[What the task requires] In the listing below, find the line containing "Where the łódka" and the line containing "The łódka [zielony]". Repeat exactly those two lines and every line between them.

[Task material]

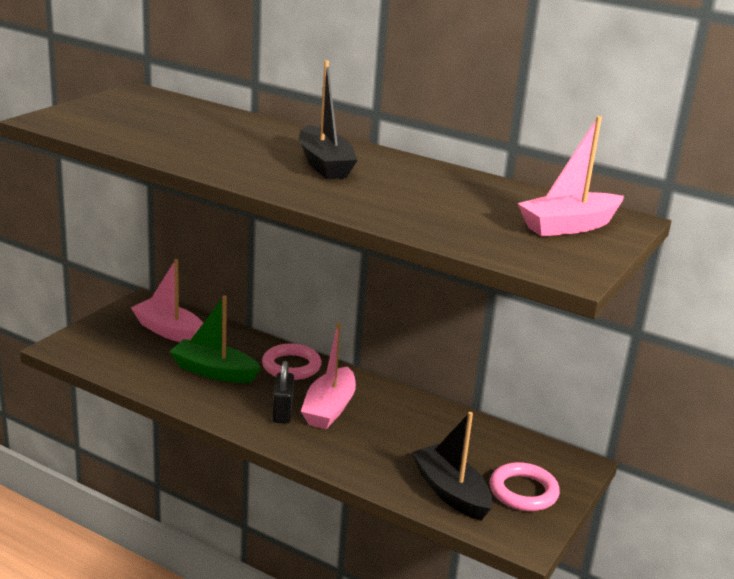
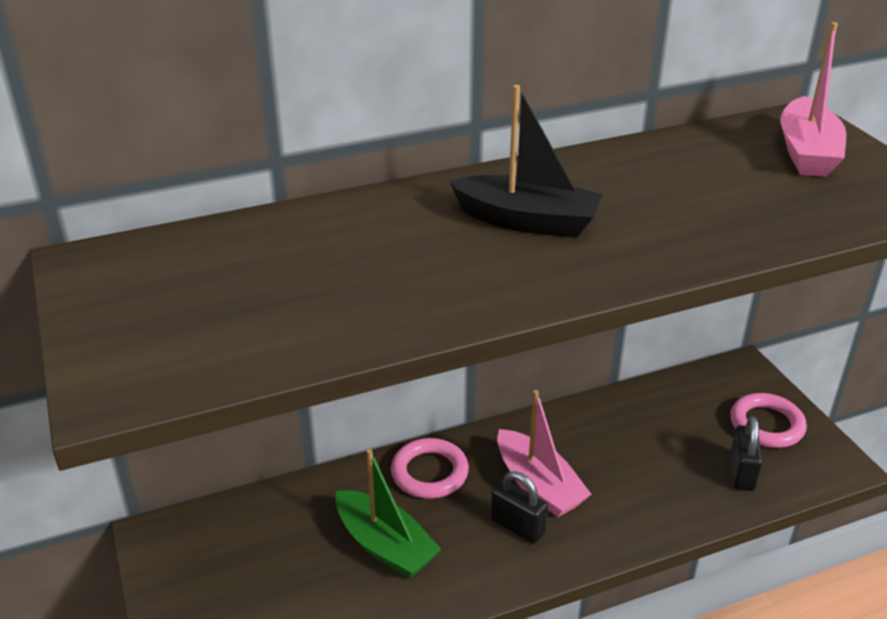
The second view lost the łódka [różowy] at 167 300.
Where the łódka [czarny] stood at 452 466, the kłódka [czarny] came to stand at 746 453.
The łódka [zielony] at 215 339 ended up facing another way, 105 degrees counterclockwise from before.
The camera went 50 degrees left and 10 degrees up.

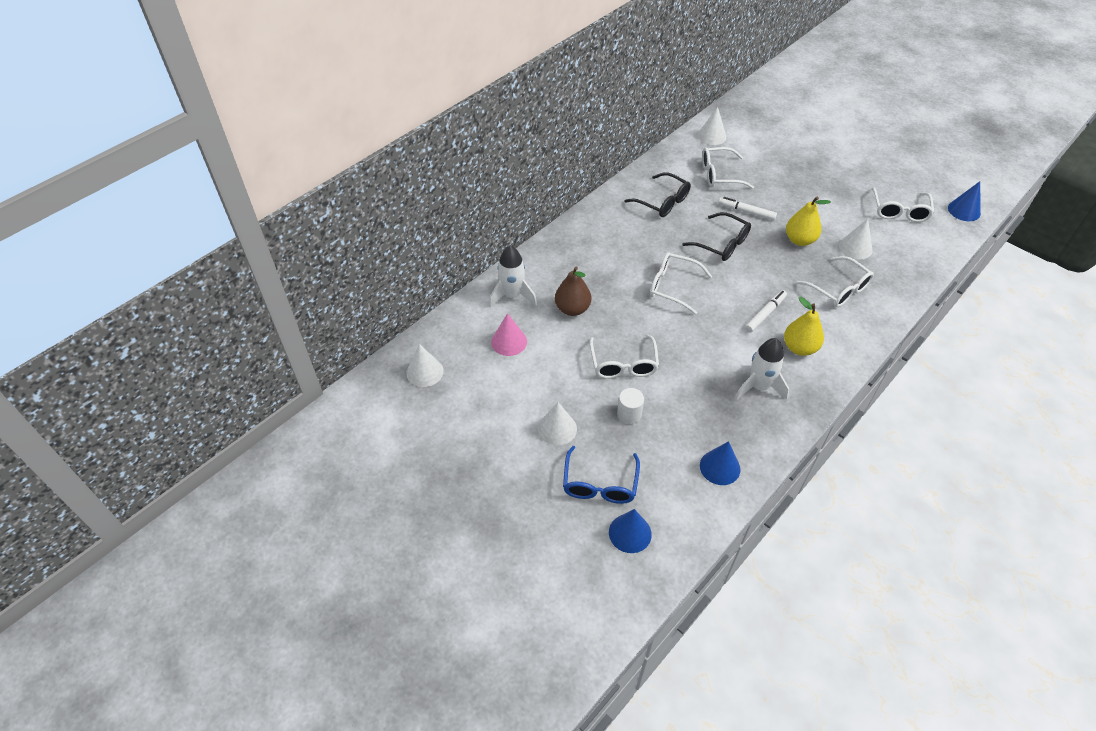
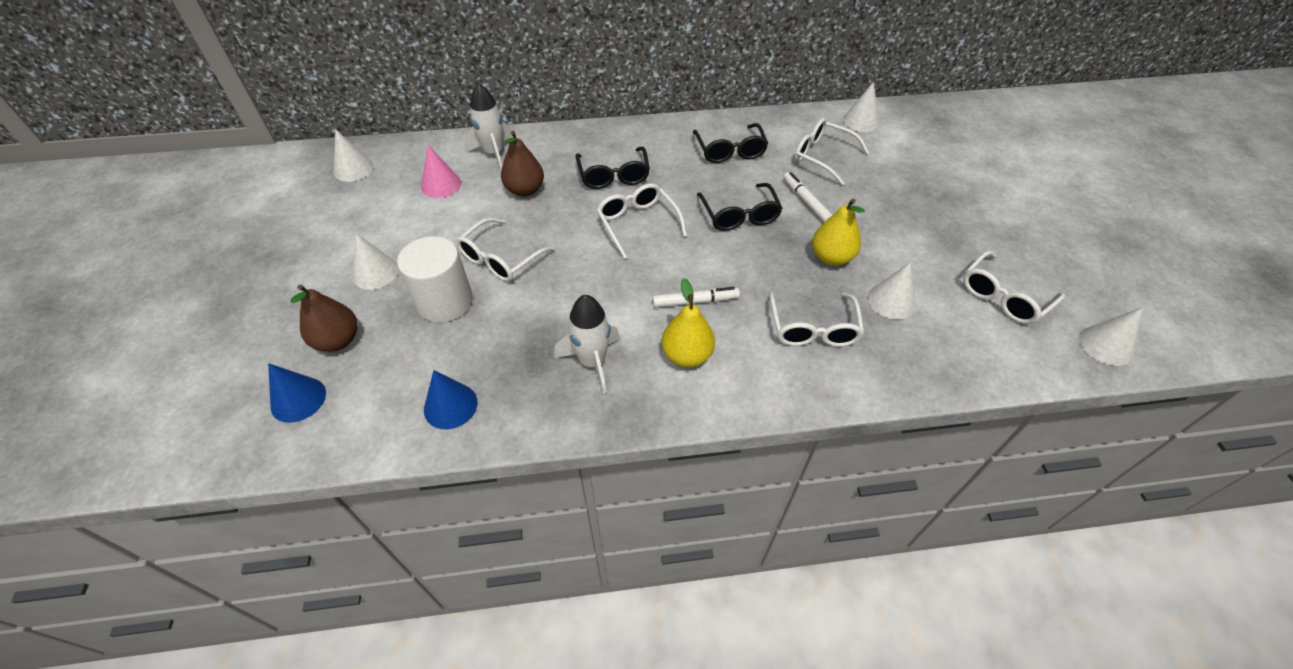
The second view gained the okulary [czarny] at 613 167.
Where the okulary [niebieski] stood at 601 475, the gruszka [brązowy] came to stand at 323 318.
What was the stożek [niebieski] at 964 201 turned into the stożek [biały] at 1111 336.
The size of the walec [biały] at 630 406 changed by a factor of 1.87.
The camera went 40 degrees right and 0 degrees up.

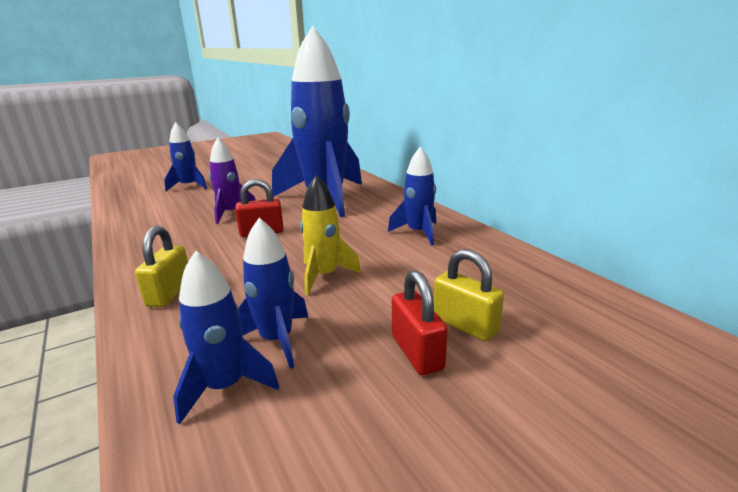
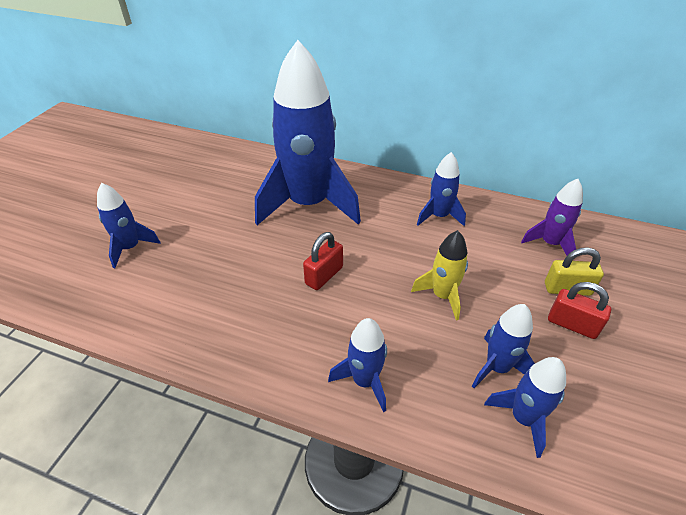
The rakieta [fioletowy] ended up elsewhere, having gone from 232 181 to 552 217.
Where the kłódka [żółty] stood at 161 266, the rakieta [niebieski] came to stand at 357 365.
The camera went 40 degrees left and 20 degrees up.

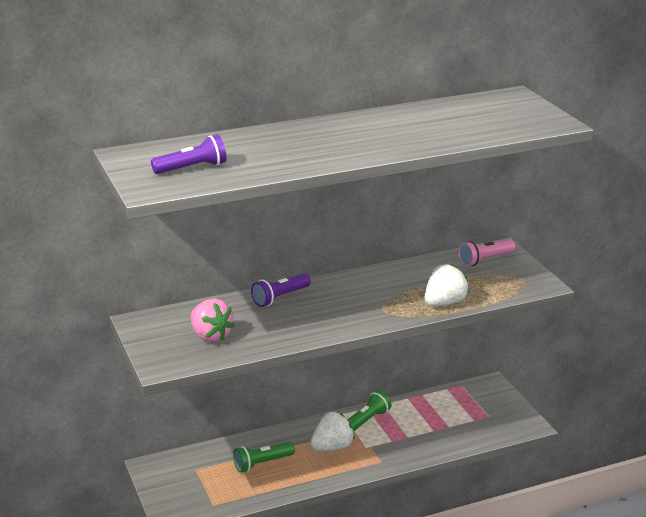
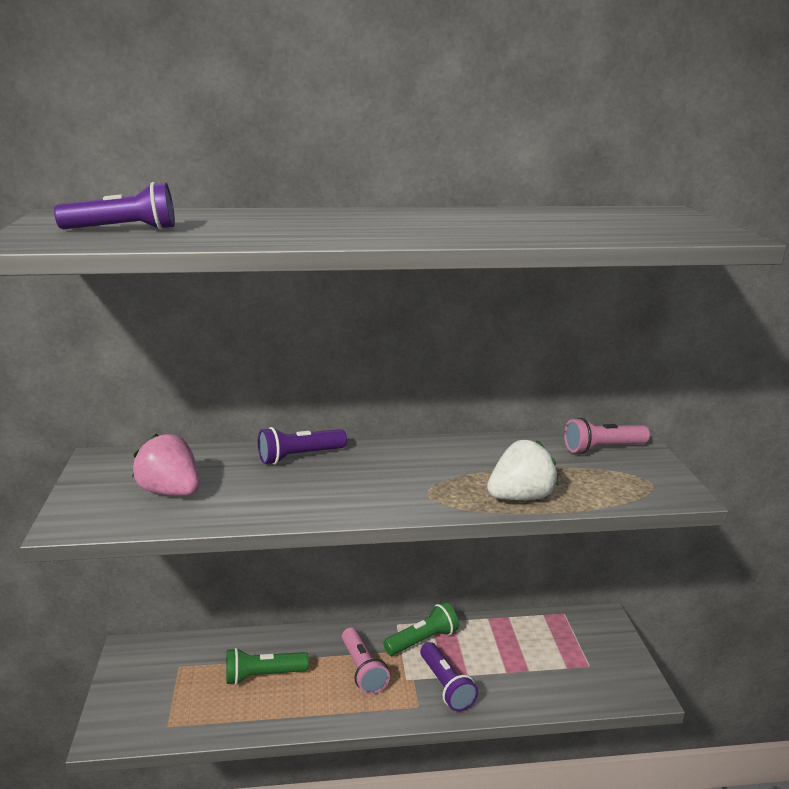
The second view gained the latarka [fioletowy] at 449 677.
Where the truskawka [biały] stood at 332 431, the latarka [różowy] came to stand at 366 660.
The truskawka [różowy] at 213 320 ended up facing another way, 150 degrees clockwise from before.
The camera went 15 degrees right and 5 degrees down.

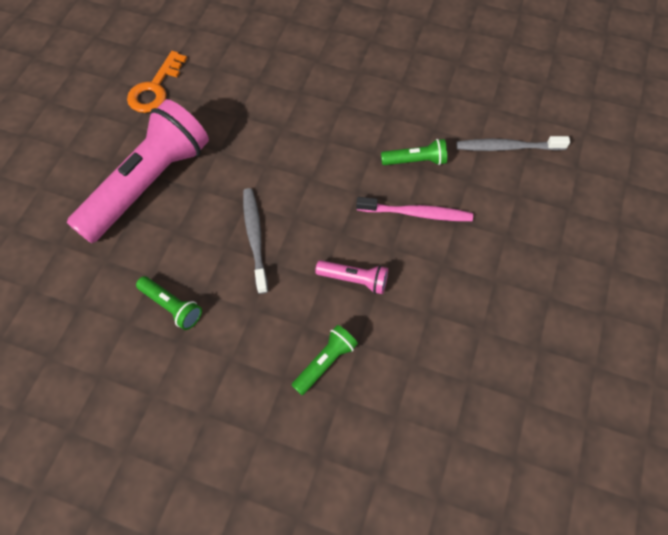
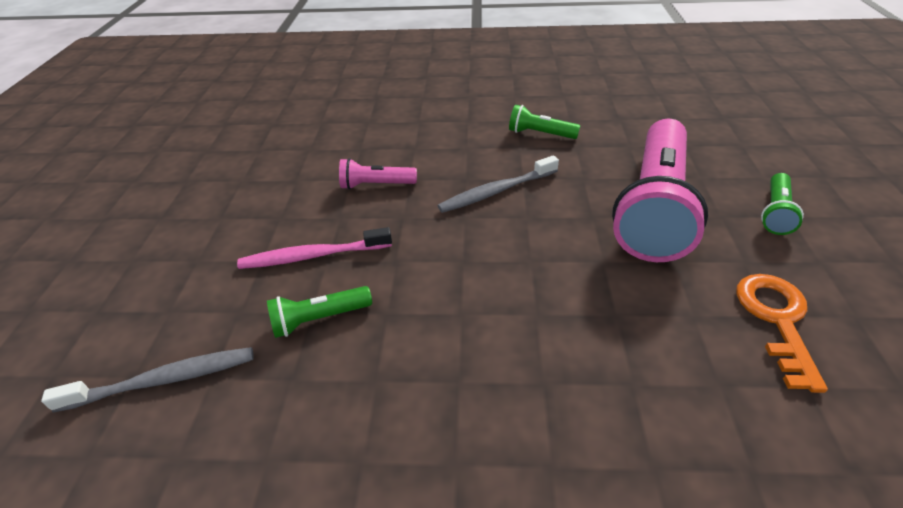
The latarka [zielony] ended up elsewhere, having gone from 324 360 to 782 204.
The szczoteczka do zębów [szary] at 255 241 ended up facing another way, 90 degrees clockwise from before.
The camera went 165 degrees right and 20 degrees down.

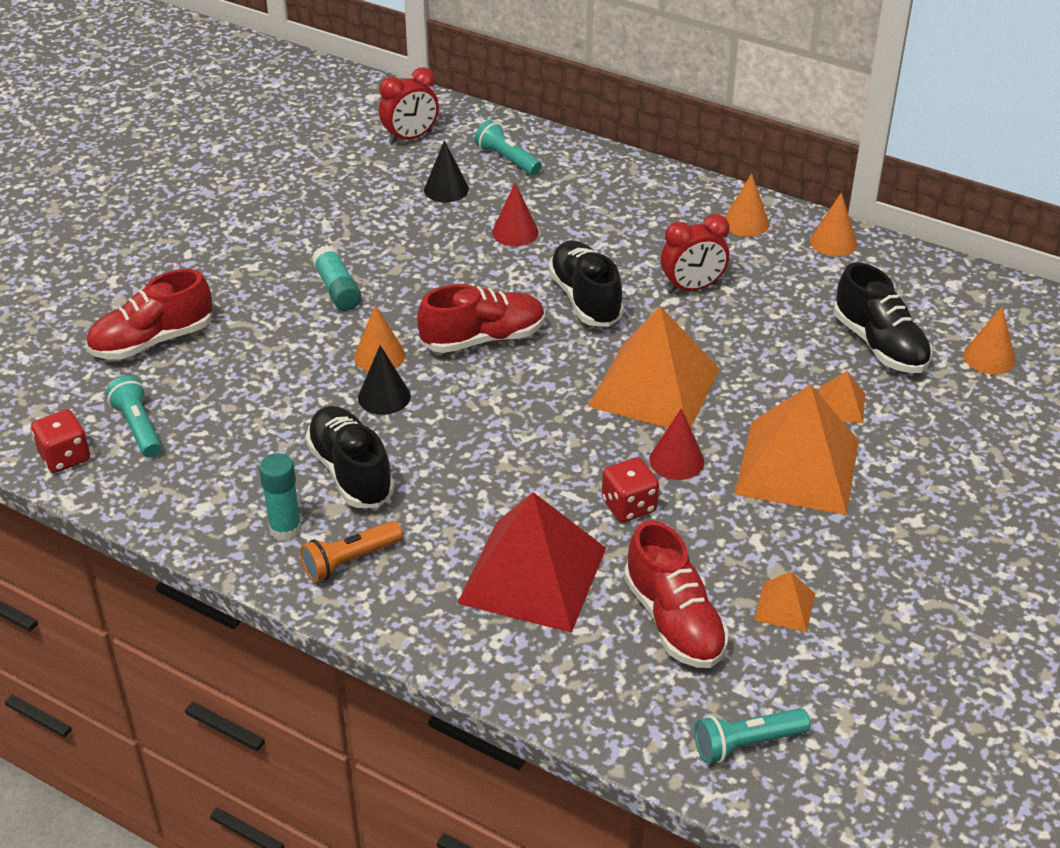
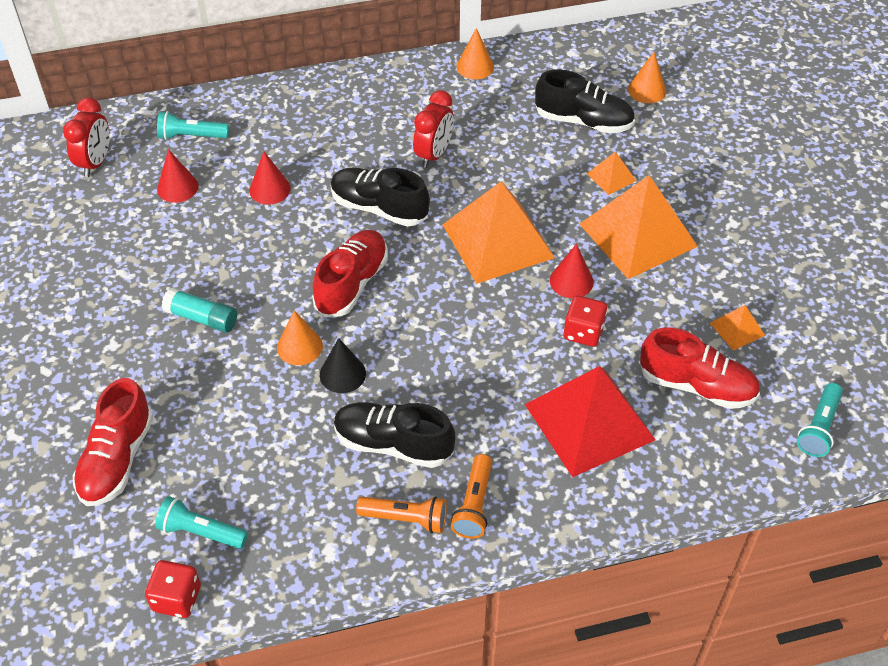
The second view lost the stożek [pomarańczowy] at 747 205.
Where the klej w sztyfcie [turkusowy] stood at 280 497, the latarka [pomarańczowy] came to stand at 401 514.
What was the stożek [czarny] at 446 171 turned into the stożek [czerwony] at 178 176.
The camera went 45 degrees left and 10 degrees up.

[Solution for this problem]
Where the łódka [czarny] stood at 452 466, the kłódka [czarny] came to stand at 746 453.
The łódka [zielony] at 215 339 ended up facing another way, 105 degrees counterclockwise from before.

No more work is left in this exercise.